What you need to do: From the entries below, copy every line that has the word "none".

Data supplied:
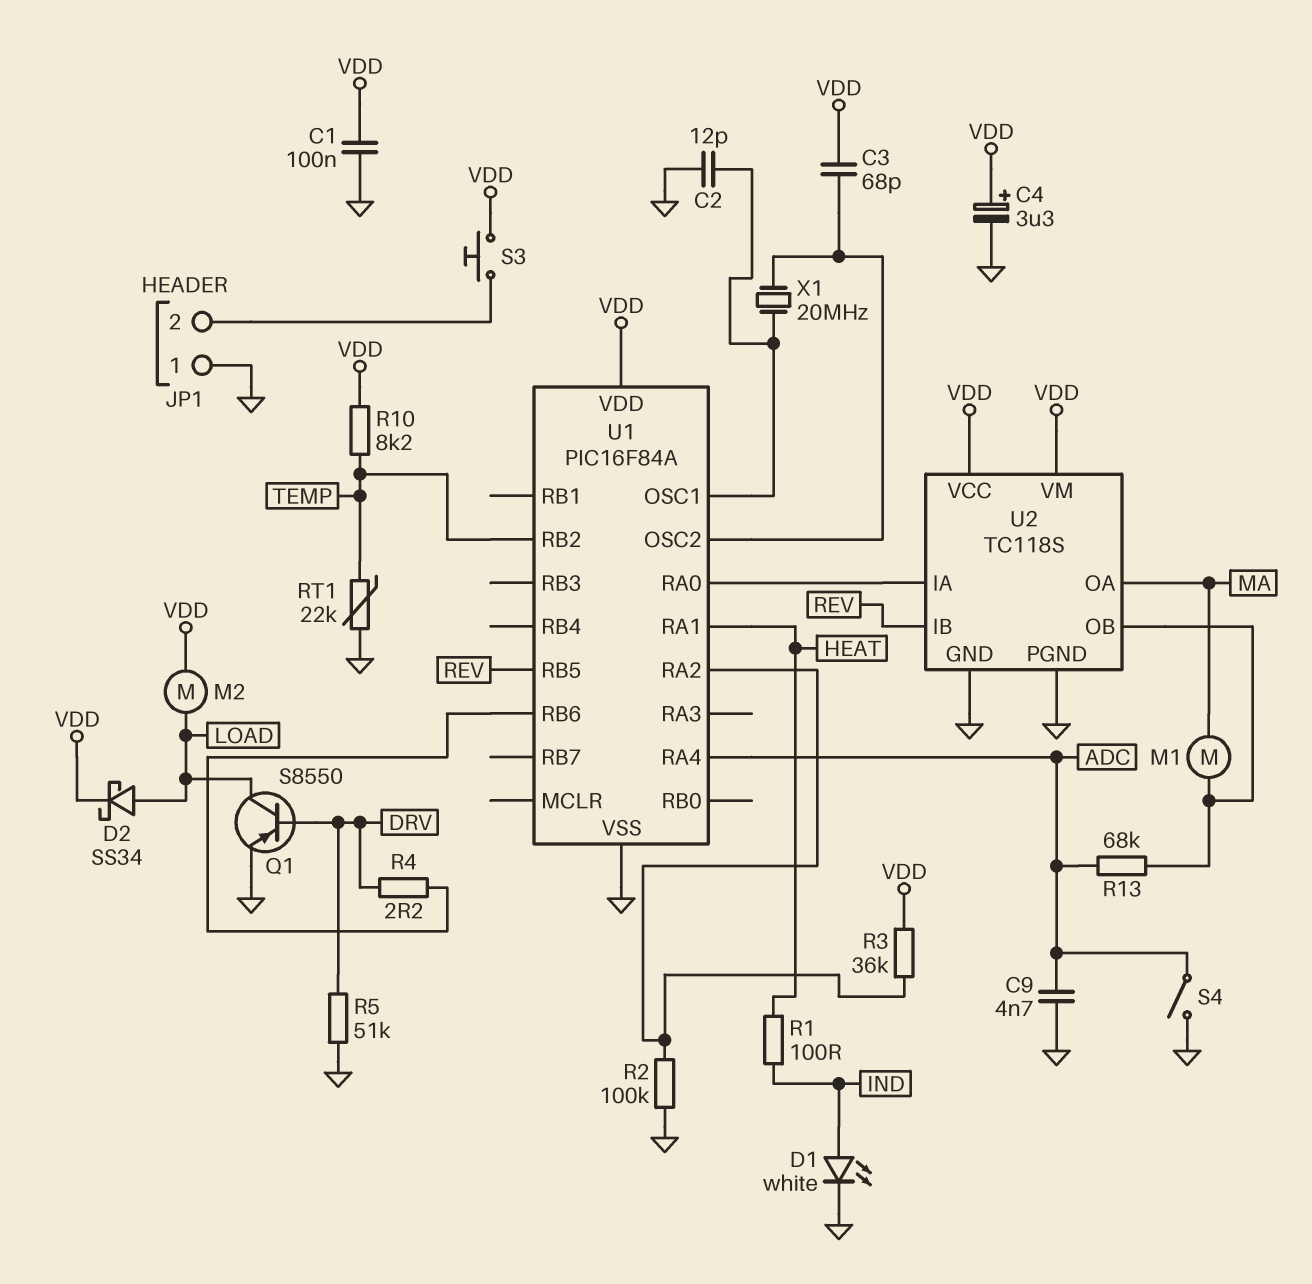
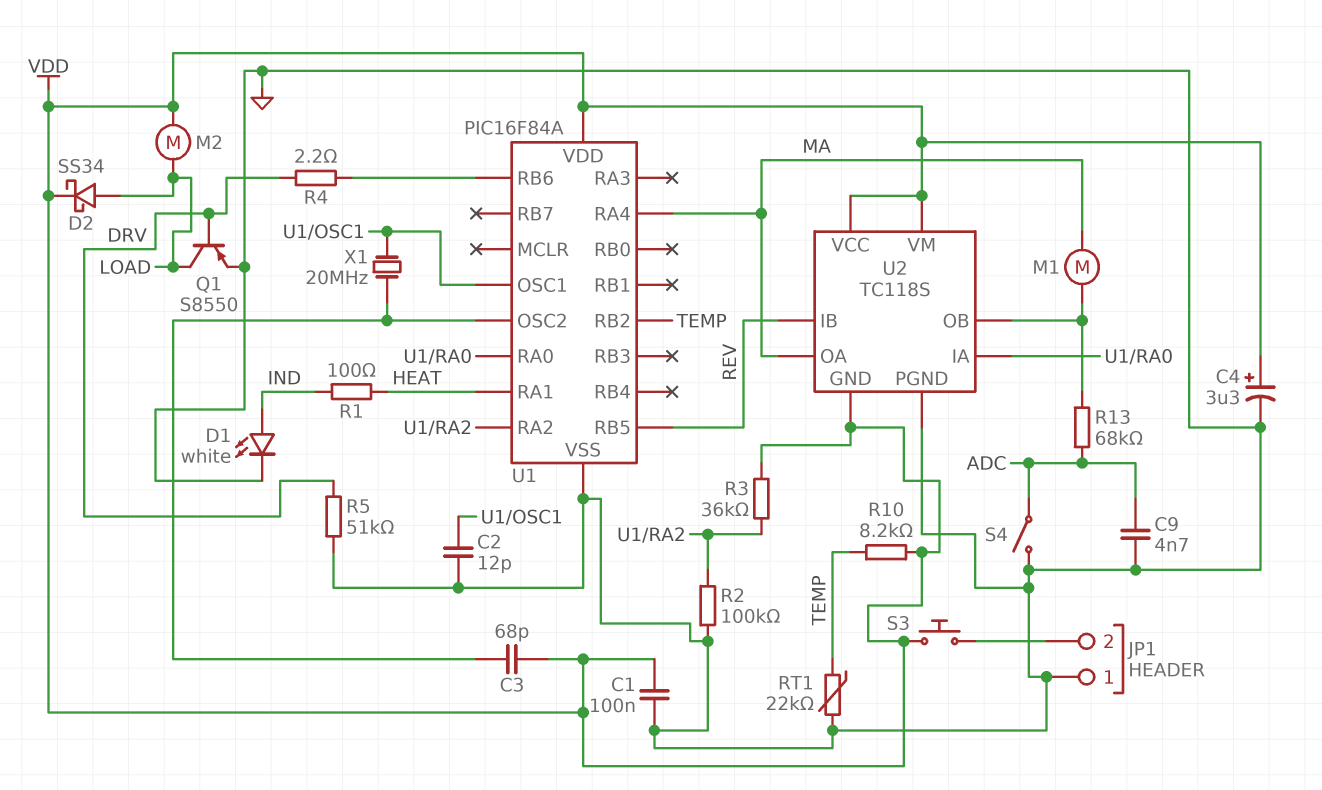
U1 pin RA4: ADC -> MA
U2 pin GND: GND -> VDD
==
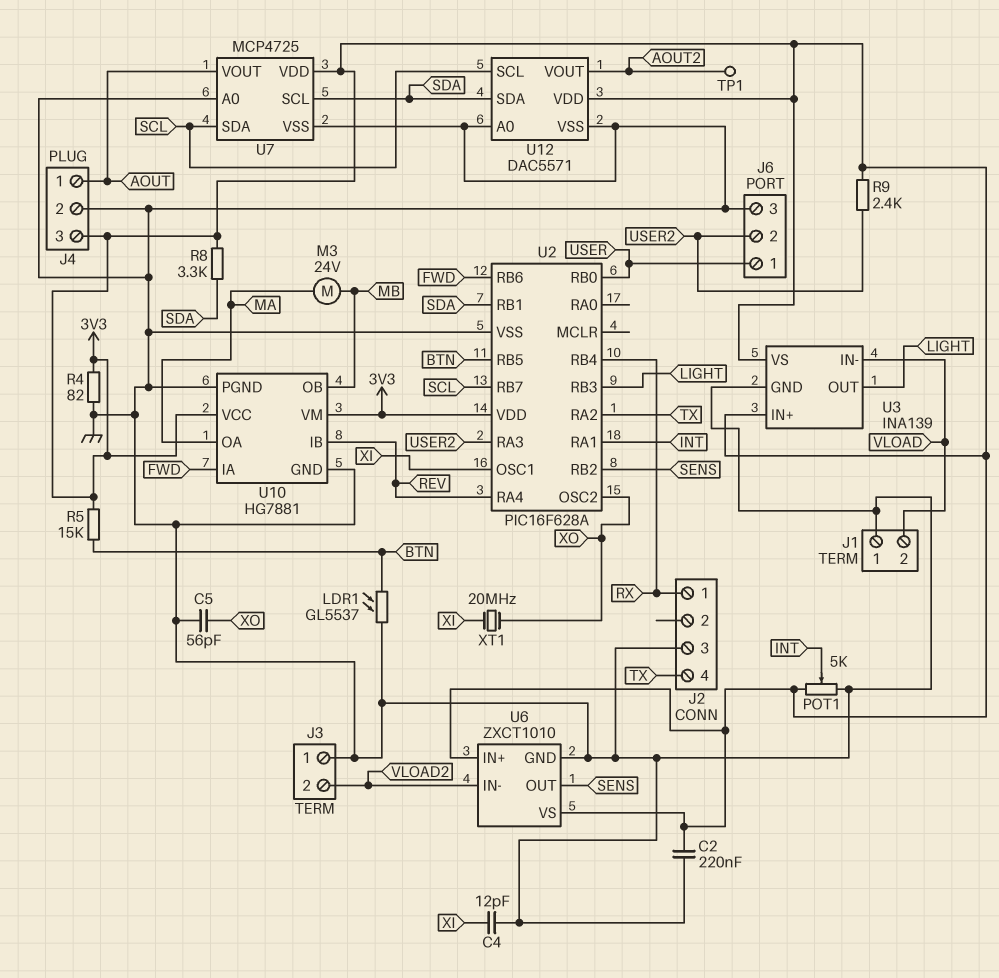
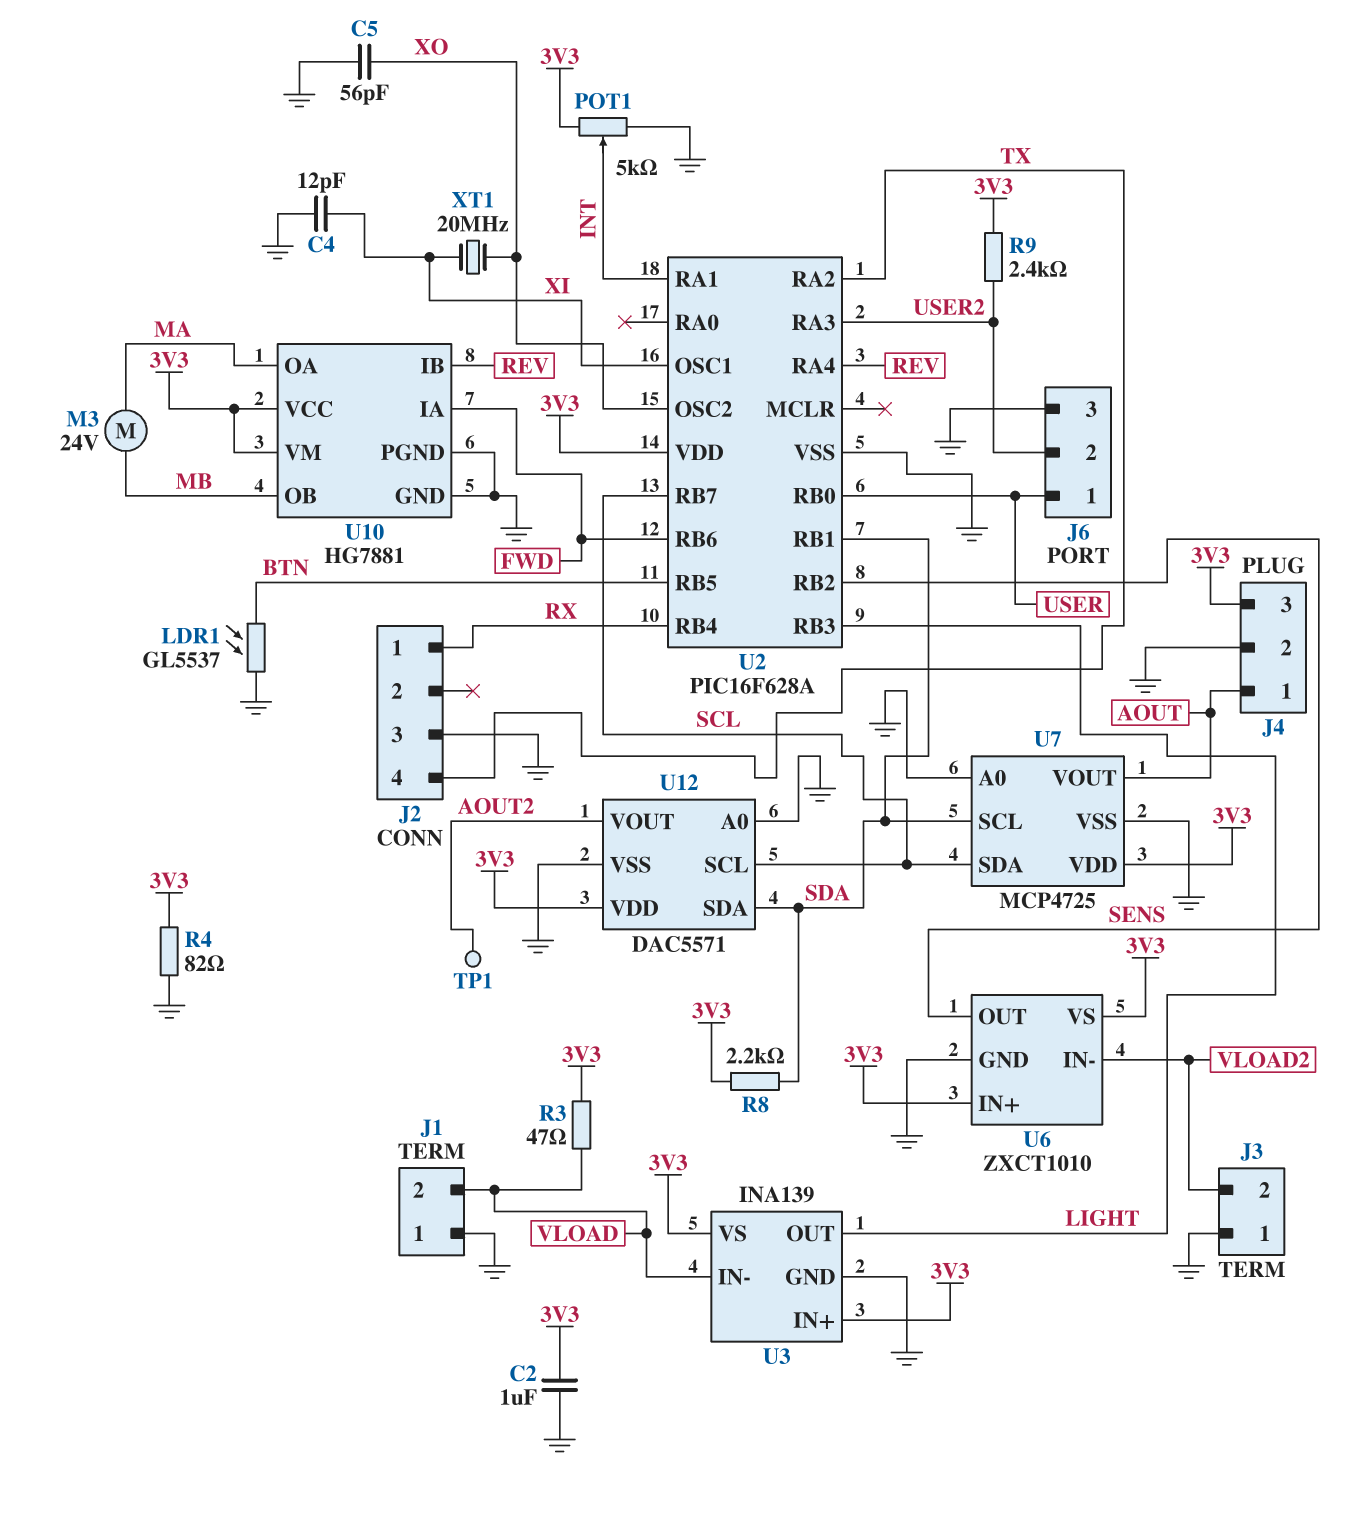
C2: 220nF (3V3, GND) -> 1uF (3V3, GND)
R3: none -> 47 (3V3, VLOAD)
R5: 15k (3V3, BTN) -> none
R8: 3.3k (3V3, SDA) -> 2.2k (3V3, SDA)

Output of the exercise:
R3: none -> 47 (3V3, VLOAD)
R5: 15k (3V3, BTN) -> none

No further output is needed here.